Work request.
Both the line with "The second view lost the PurpleHourglass" and the line with "The second view gained the PurpleDumbbell" in the records below must appear in the output, along with every line between them, exactly and with nothing added.

##### Source material

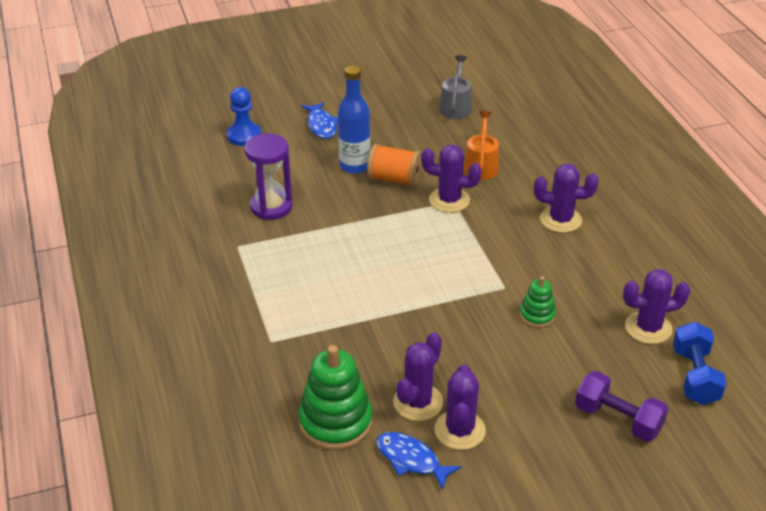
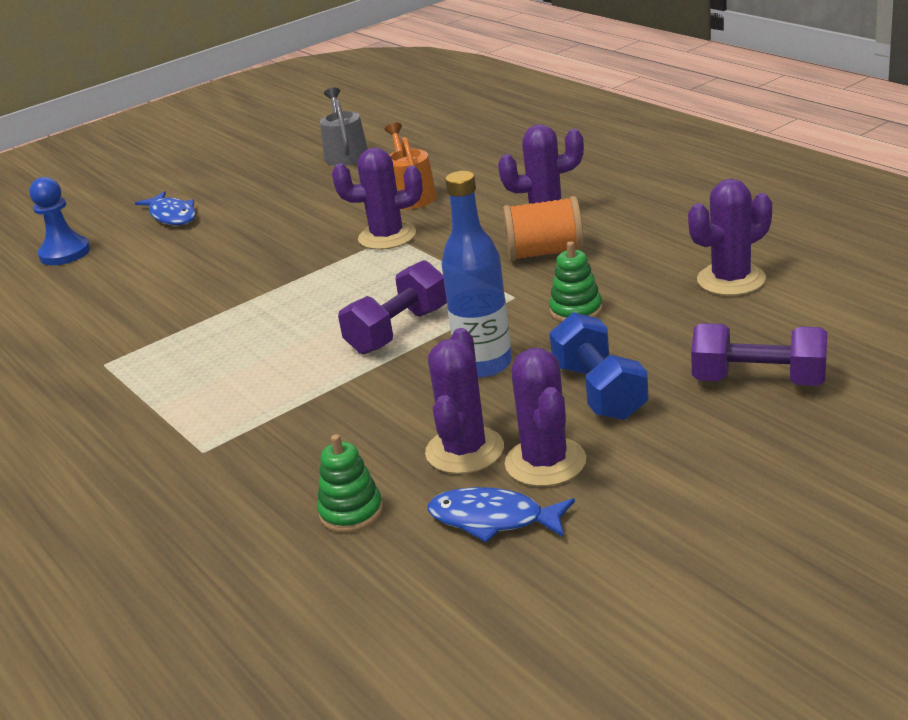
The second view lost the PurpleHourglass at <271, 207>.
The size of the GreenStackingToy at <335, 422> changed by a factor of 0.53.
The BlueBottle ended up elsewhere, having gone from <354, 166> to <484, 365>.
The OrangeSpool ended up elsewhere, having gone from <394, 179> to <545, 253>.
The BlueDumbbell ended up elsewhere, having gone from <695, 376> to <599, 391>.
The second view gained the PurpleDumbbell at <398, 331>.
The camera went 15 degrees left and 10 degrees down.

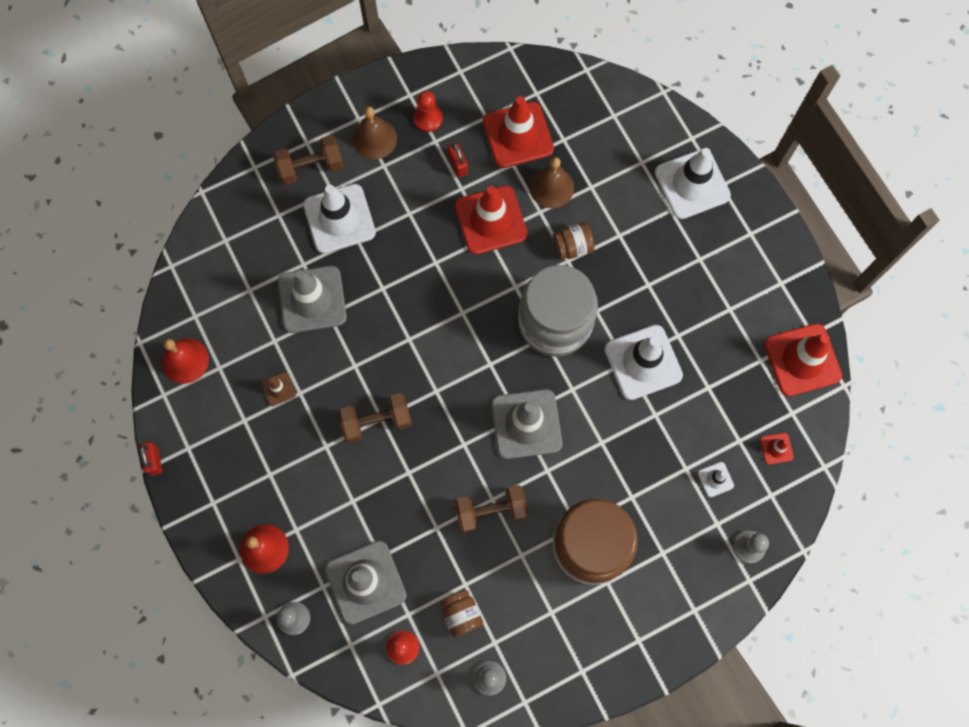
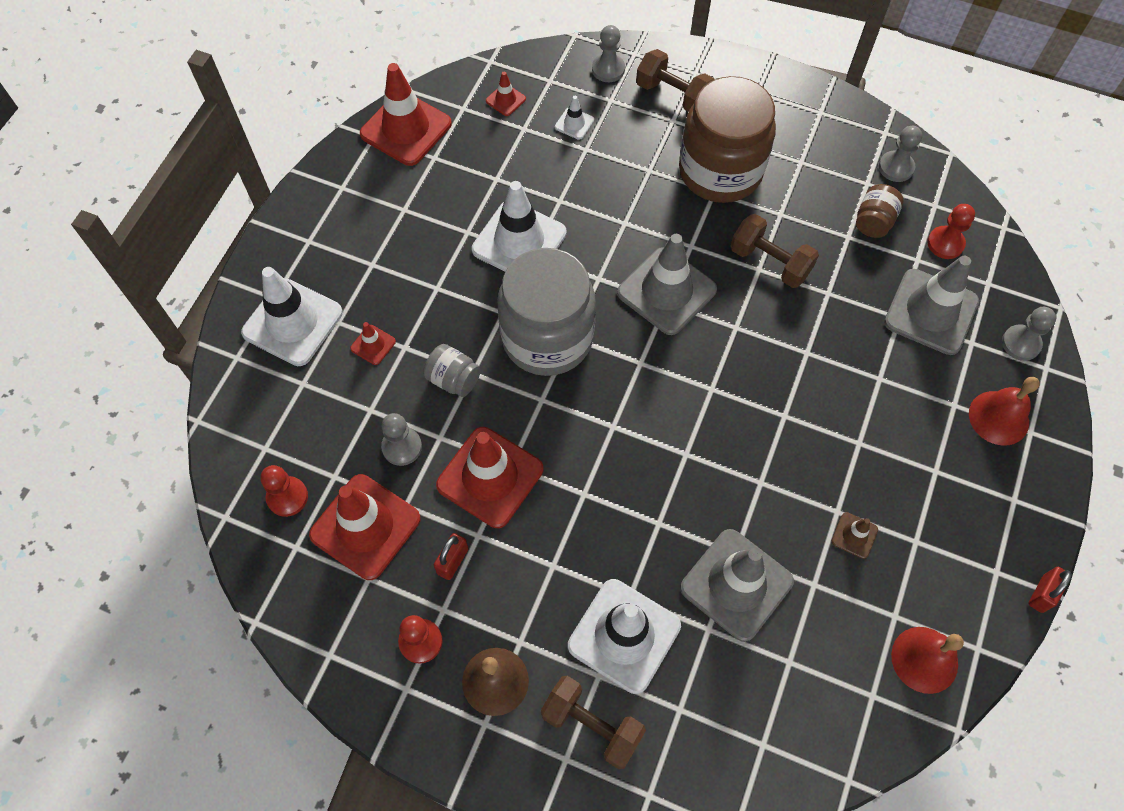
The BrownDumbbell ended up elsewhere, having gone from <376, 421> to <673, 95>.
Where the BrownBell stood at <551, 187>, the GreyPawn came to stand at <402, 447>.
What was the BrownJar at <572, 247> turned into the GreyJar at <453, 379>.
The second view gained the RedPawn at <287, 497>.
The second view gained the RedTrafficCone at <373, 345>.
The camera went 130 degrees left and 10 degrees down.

##########
##### Source material

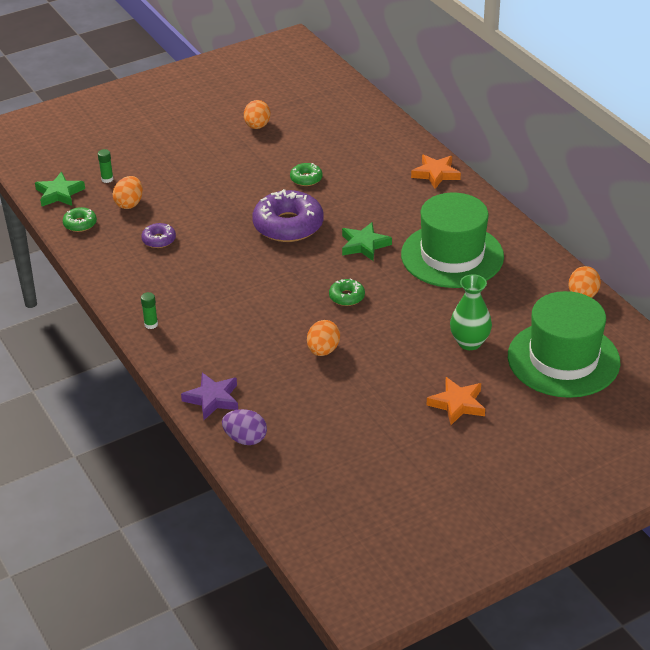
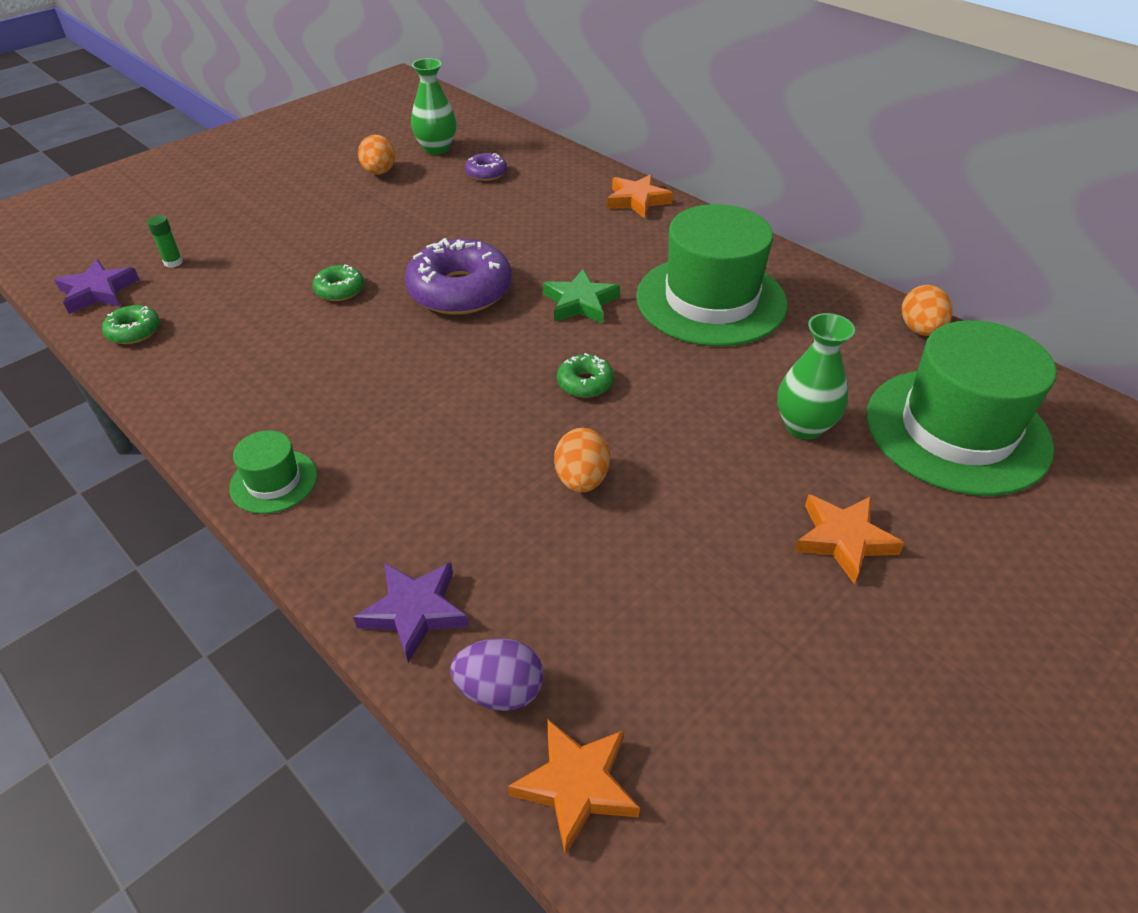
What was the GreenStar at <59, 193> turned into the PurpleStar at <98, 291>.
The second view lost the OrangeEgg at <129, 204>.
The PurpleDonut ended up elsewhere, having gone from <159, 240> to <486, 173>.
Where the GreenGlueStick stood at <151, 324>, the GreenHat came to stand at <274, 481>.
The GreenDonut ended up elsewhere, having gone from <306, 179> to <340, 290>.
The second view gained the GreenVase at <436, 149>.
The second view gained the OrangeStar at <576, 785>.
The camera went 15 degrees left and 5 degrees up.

##########

Output of the task.
The second view lost the PurpleHourglass at <271, 207>.
The size of the GreenStackingToy at <335, 422> changed by a factor of 0.53.
The BlueBottle ended up elsewhere, having gone from <354, 166> to <484, 365>.
The OrangeSpool ended up elsewhere, having gone from <394, 179> to <545, 253>.
The BlueDumbbell ended up elsewhere, having gone from <695, 376> to <599, 391>.
The second view gained the PurpleDumbbell at <398, 331>.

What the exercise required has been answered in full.